_Assignment:_ From the entries below, print exactly the span beginning with the line holding "RFID pin SS: D3 -> D4" and ending with the line holding "STEPPER pin VCC: VIN -> 3V3", endpoints included, and skip any pictures.

_Information given:_

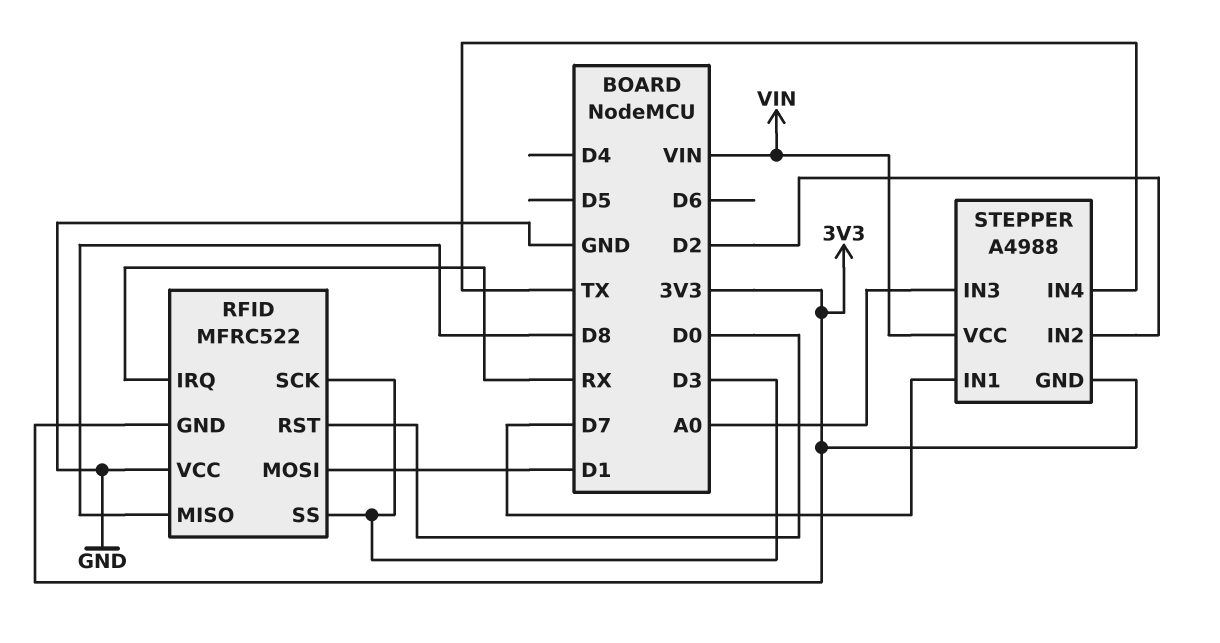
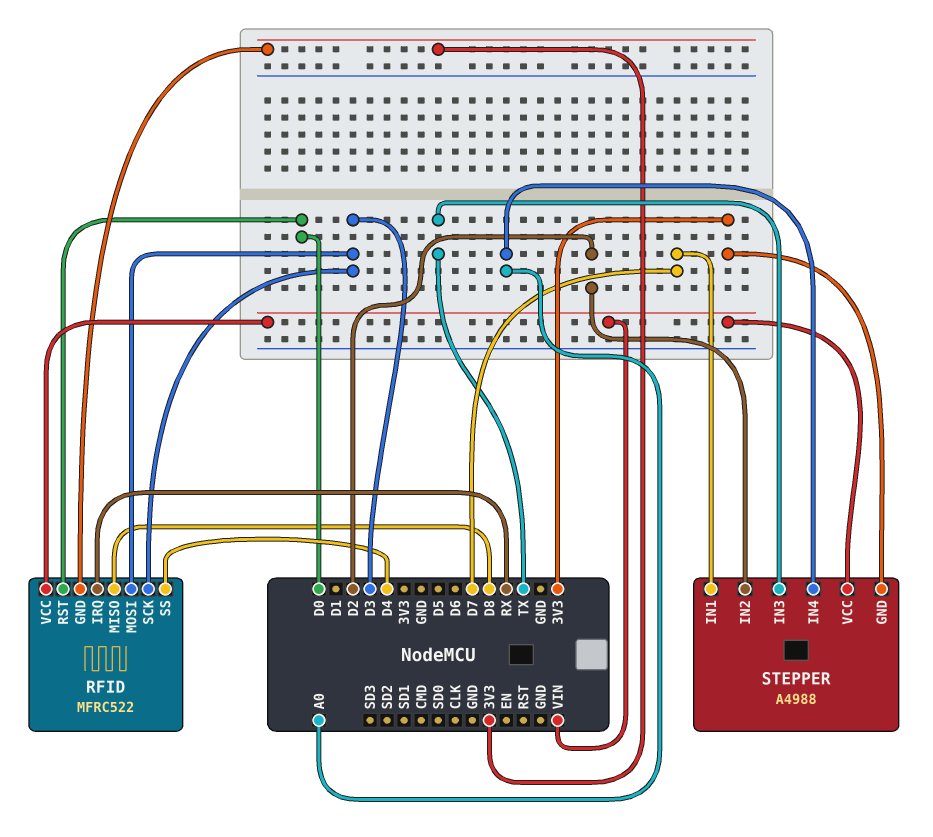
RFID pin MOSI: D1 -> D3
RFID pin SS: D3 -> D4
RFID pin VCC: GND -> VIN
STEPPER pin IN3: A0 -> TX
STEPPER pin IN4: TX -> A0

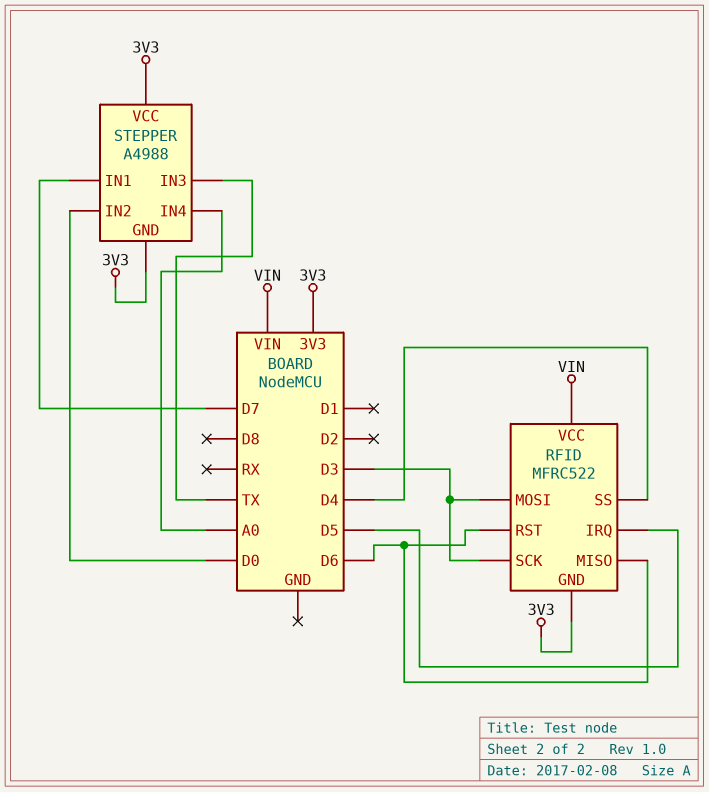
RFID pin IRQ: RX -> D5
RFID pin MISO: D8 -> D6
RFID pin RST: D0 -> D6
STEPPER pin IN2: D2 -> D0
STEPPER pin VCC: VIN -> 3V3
* * *
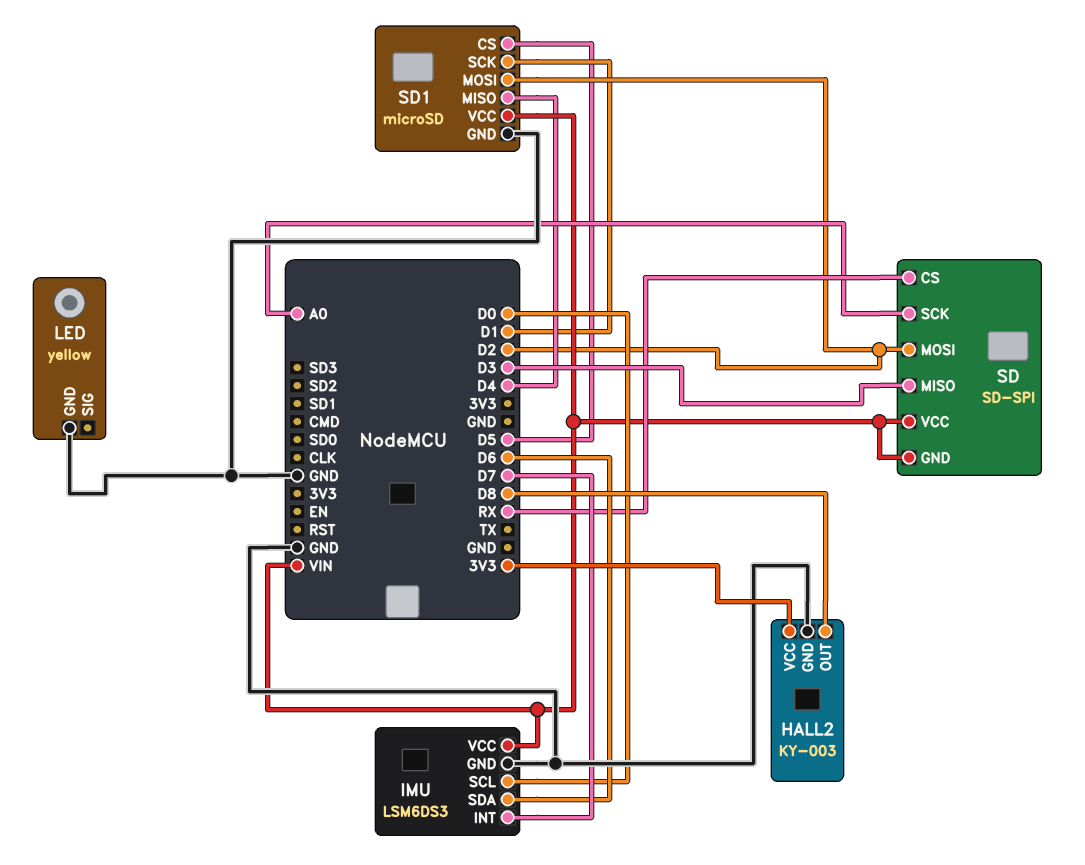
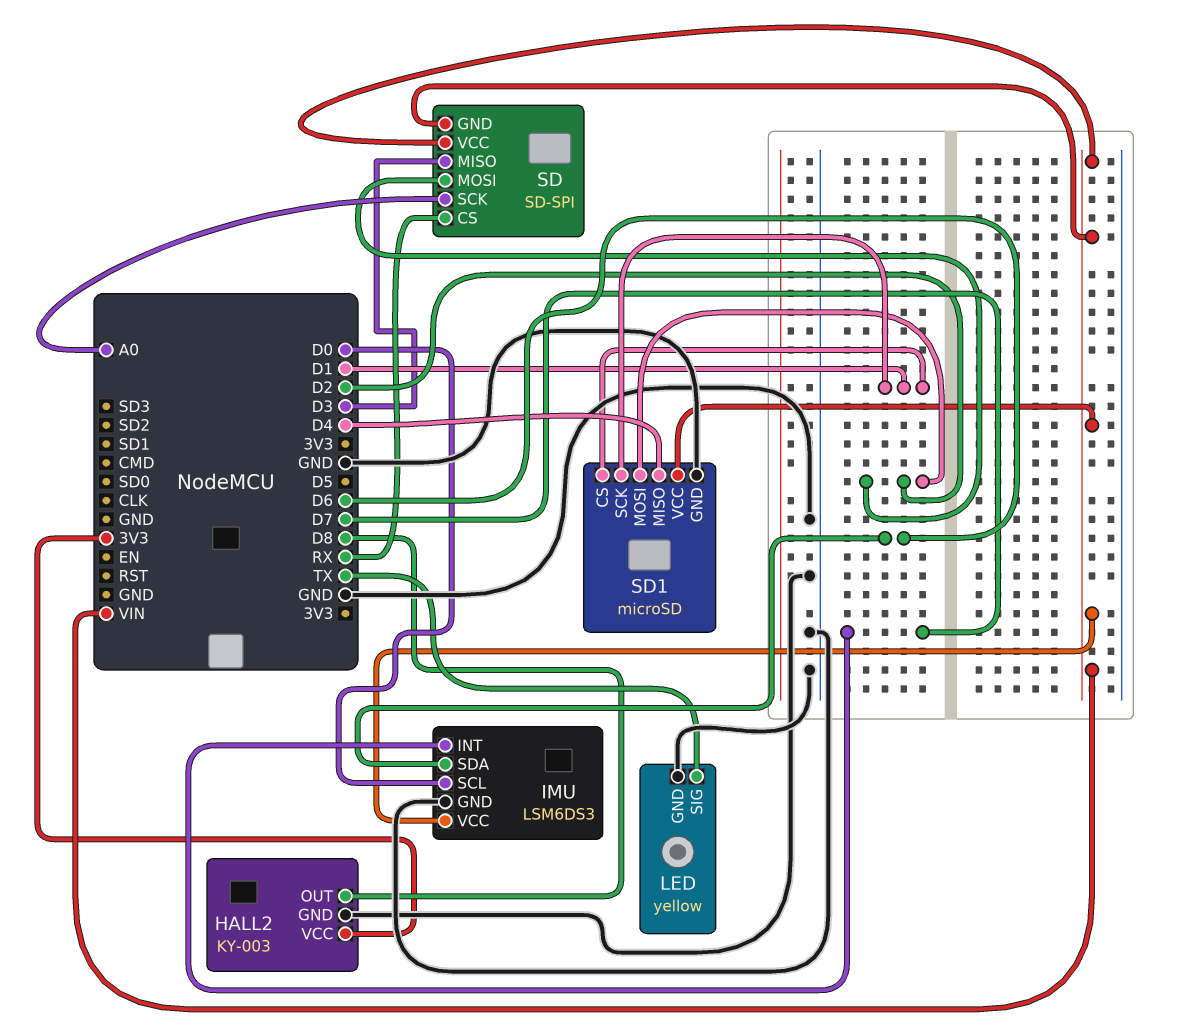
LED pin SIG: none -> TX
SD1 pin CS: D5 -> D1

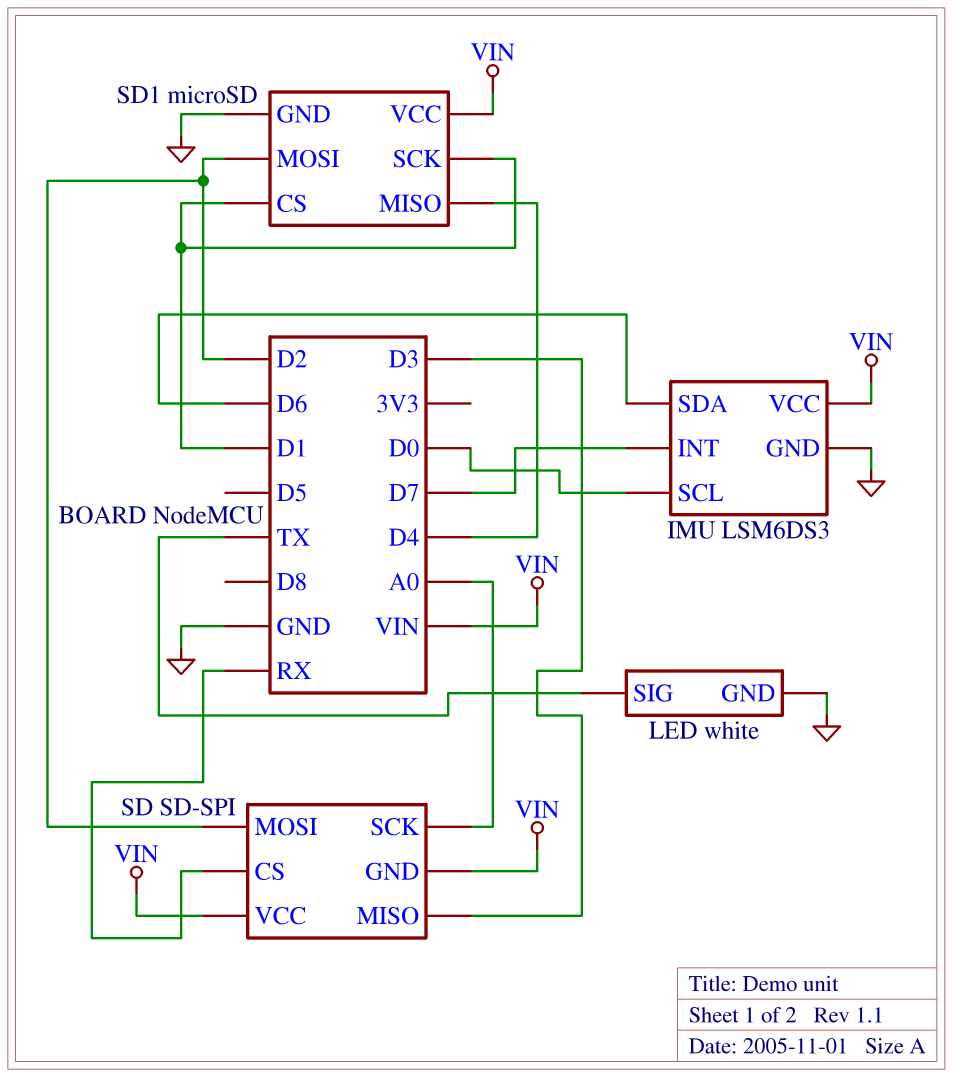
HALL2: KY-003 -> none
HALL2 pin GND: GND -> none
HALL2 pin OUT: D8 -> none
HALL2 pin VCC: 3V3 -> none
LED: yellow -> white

_Expected answer:_
RFID pin SS: D3 -> D4
RFID pin VCC: GND -> VIN
STEPPER pin IN3: A0 -> TX
STEPPER pin IN4: TX -> A0

RFID pin IRQ: RX -> D5
RFID pin MISO: D8 -> D6
RFID pin RST: D0 -> D6
STEPPER pin IN2: D2 -> D0
STEPPER pin VCC: VIN -> 3V3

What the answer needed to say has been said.